→ Extracted data
= Beginning of Section =
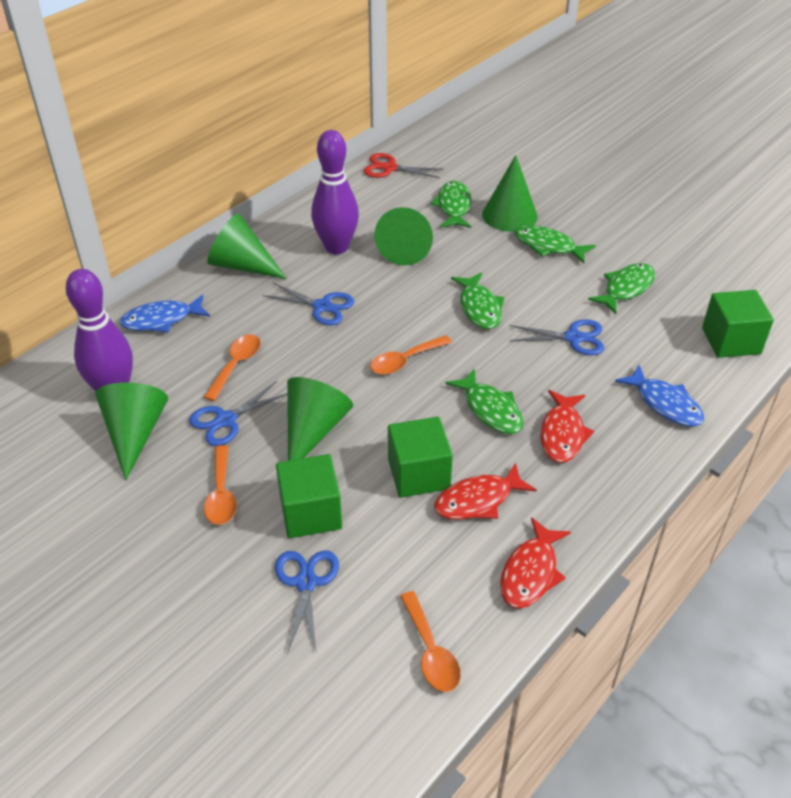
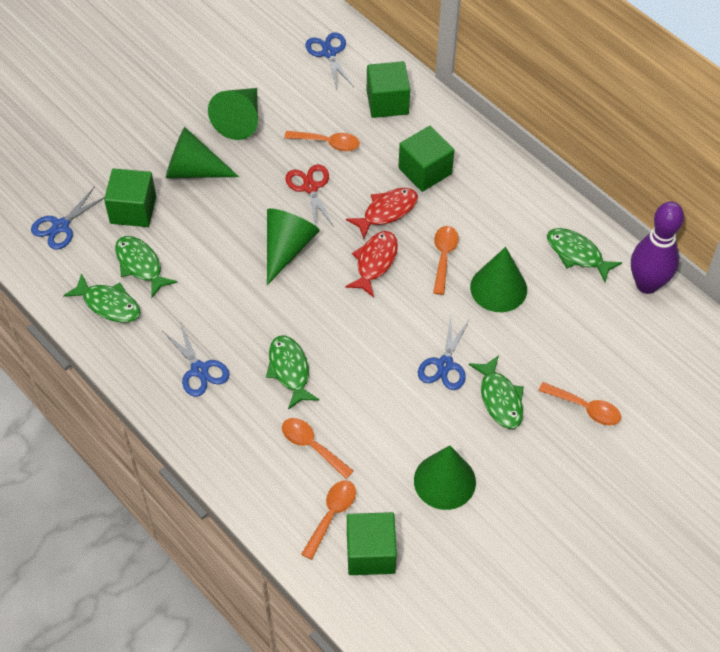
blue fish: 2 -> 0
green cube: 3 -> 4
orange spoon: 4 -> 5
purple bowling pin: 2 -> 1
red fish: 3 -> 2

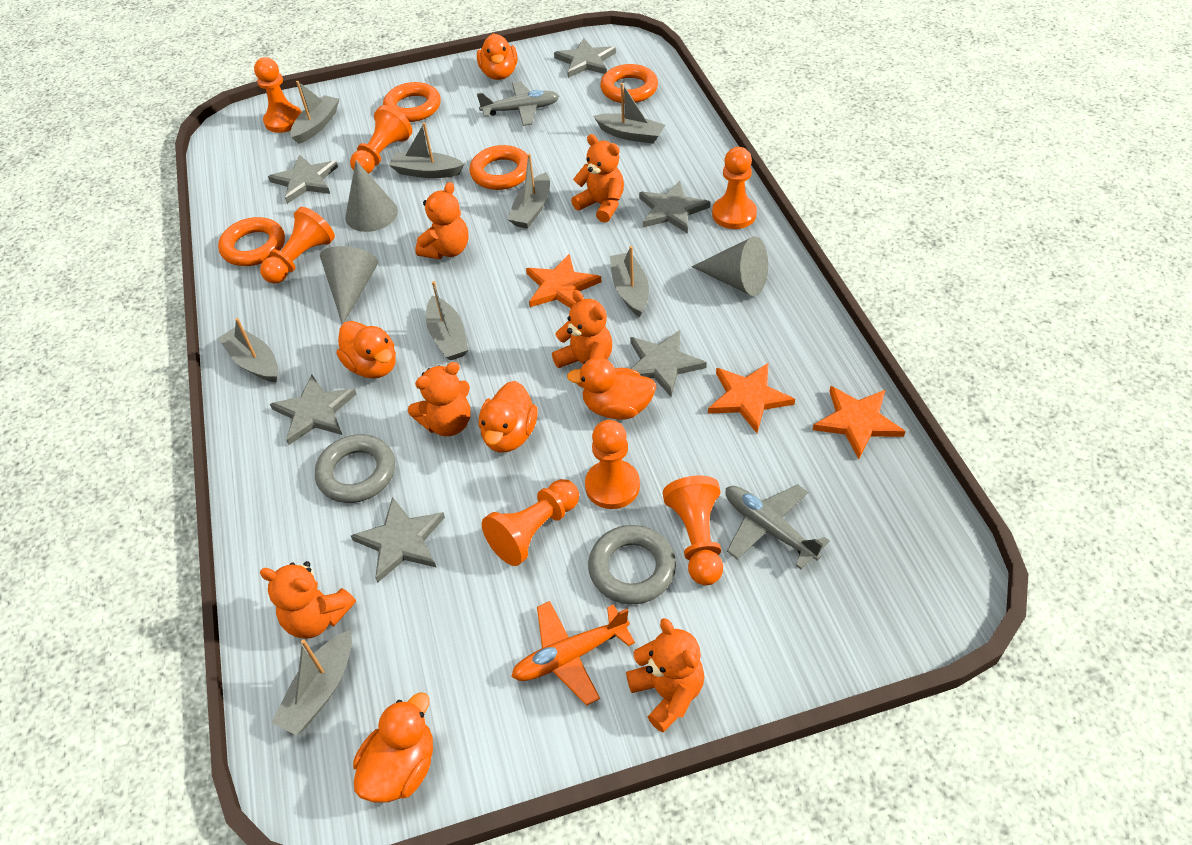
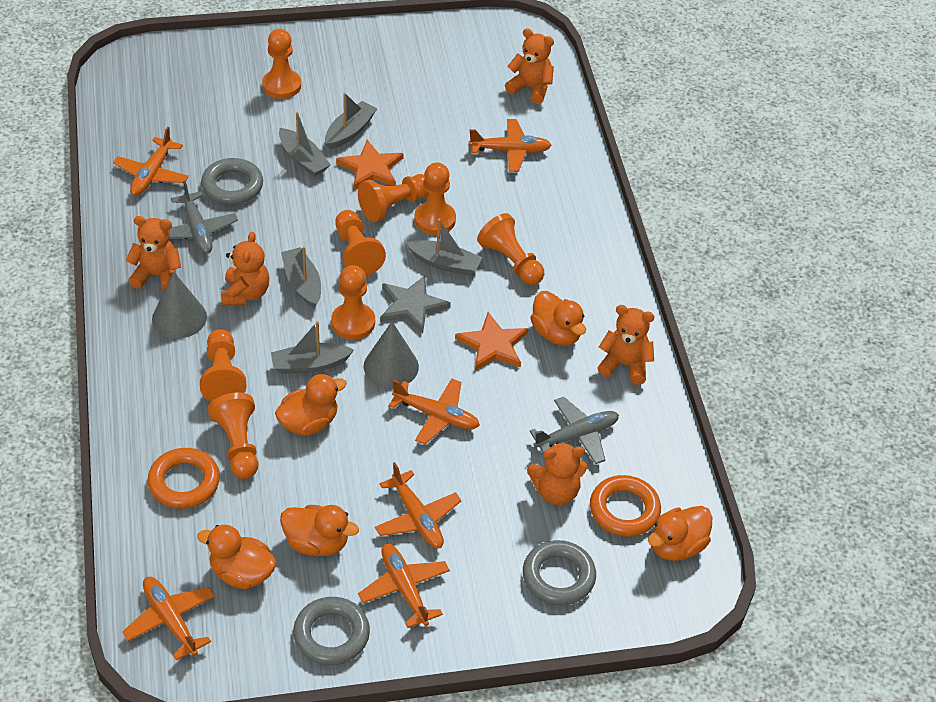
grey boat: 8 -> 5
grey cone: 3 -> 2
grey ring: 2 -> 3
grey star: 6 -> 1
orange pawn: 7 -> 8
orange plane: 1 -> 6
orange ring: 4 -> 2
orange star: 3 -> 2
orange teddy bear: 6 -> 5

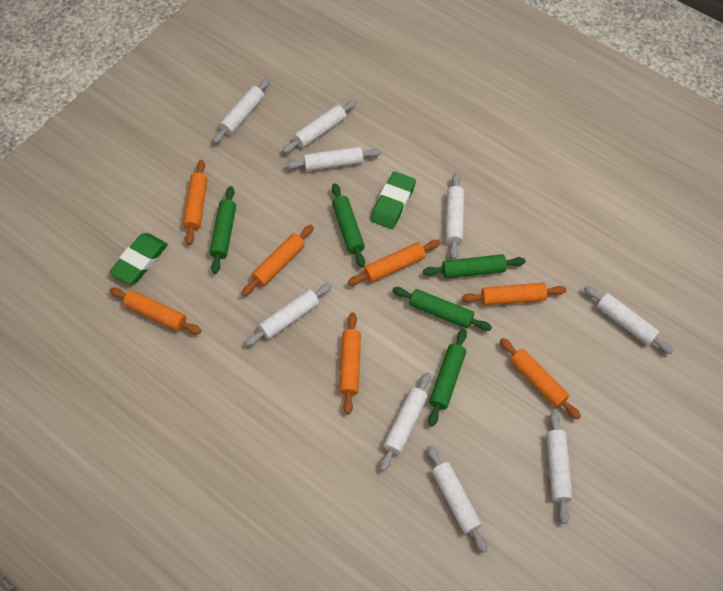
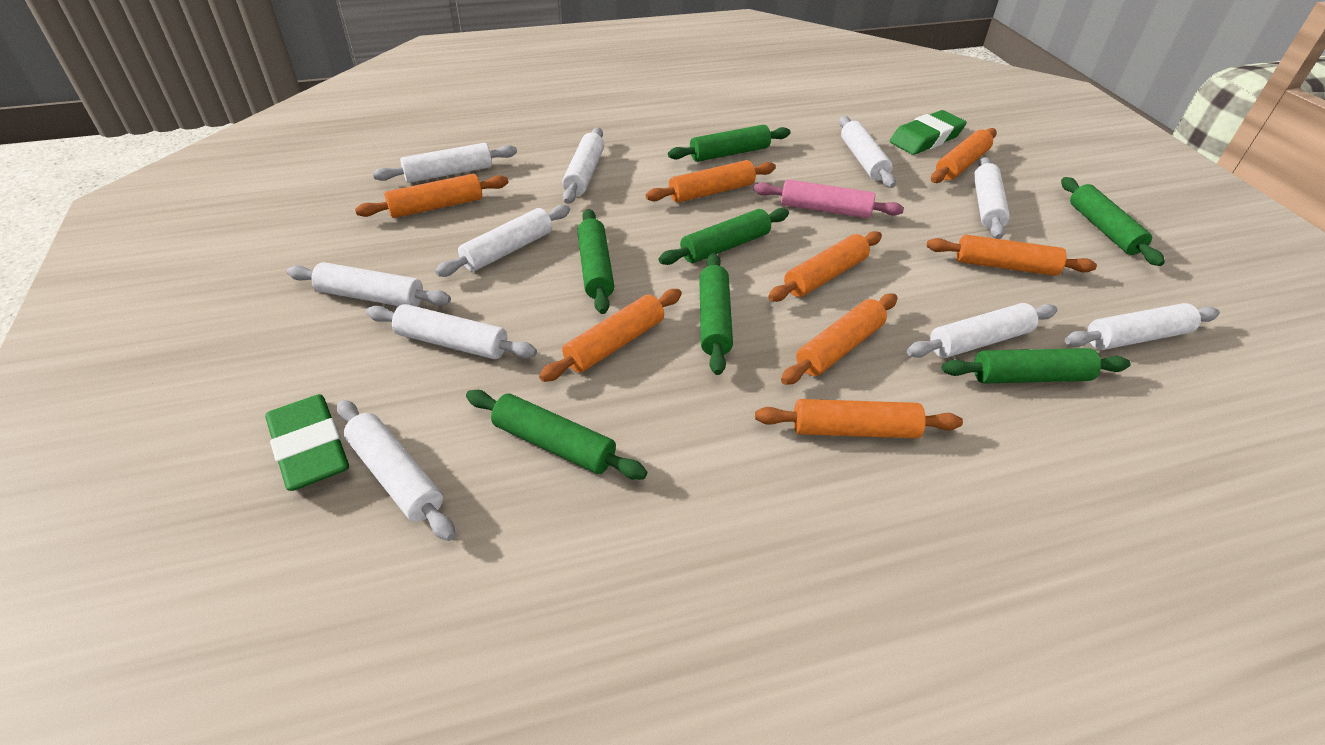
green rolling pin: 5 -> 7
orange rolling pin: 7 -> 8
pink rolling pin: 0 -> 1
white rolling pin: 9 -> 10

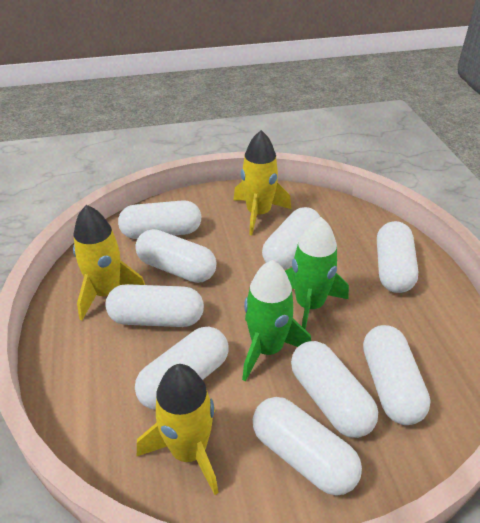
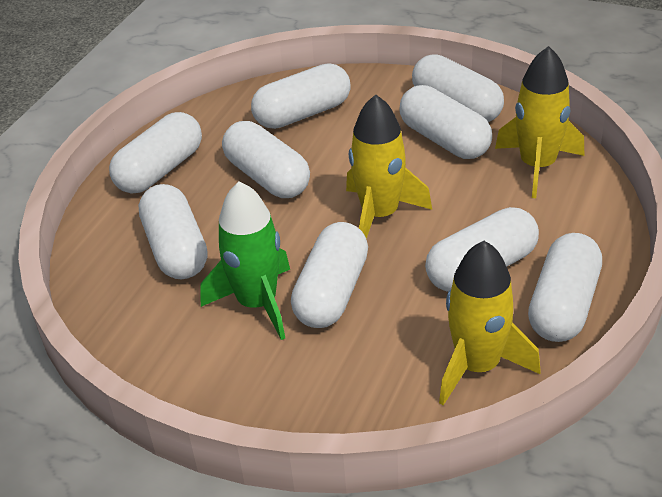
green rocket: 2 -> 1

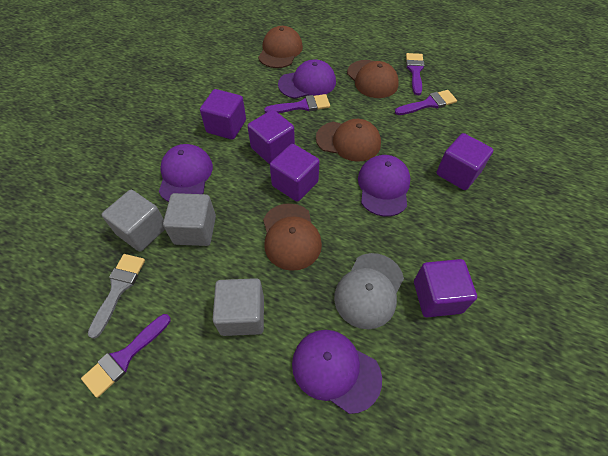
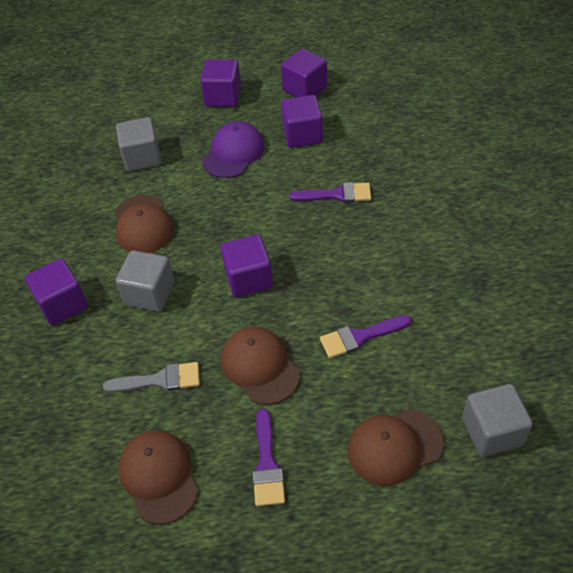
grey cap: 1 -> 0
purple brush: 4 -> 3
purple cap: 4 -> 1

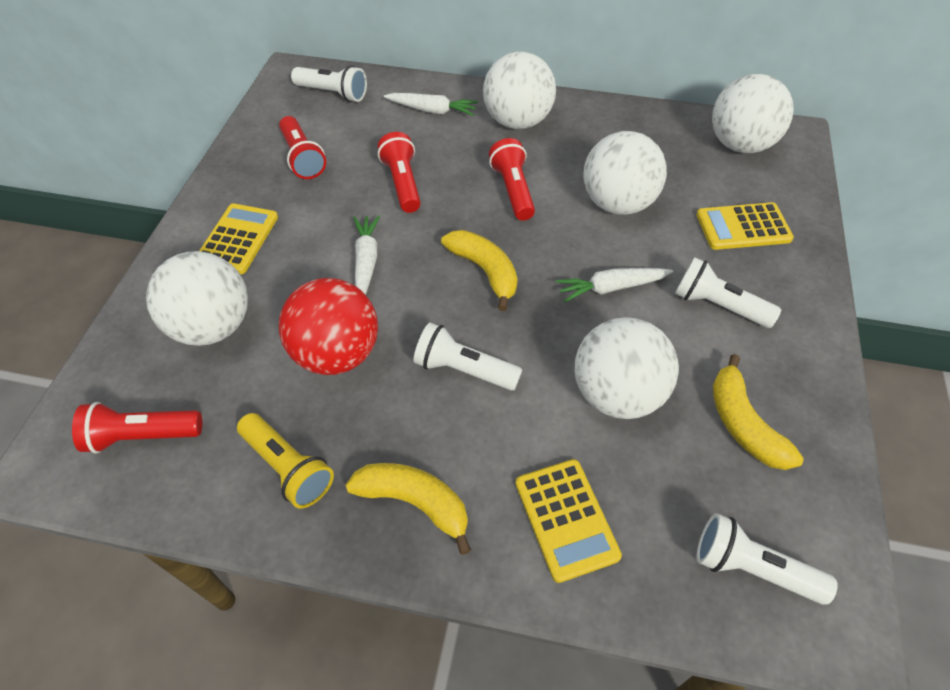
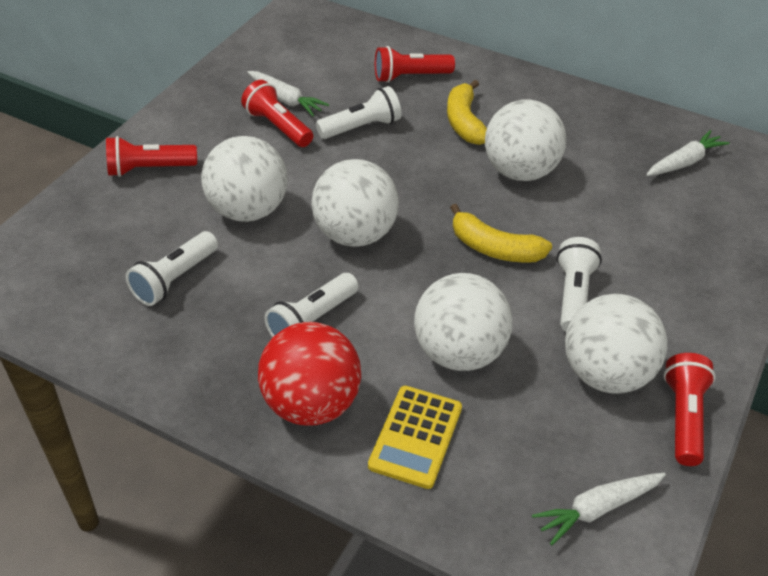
yellow banana: 3 -> 2
yellow calculator: 3 -> 1
yellow flashlight: 1 -> 0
= End of Section =
→ Exercise prompt
Copy every line from the data that includes the string "purple".

→ Problem solution
purple bowling pin: 2 -> 1
purple brush: 4 -> 3
purple cap: 4 -> 1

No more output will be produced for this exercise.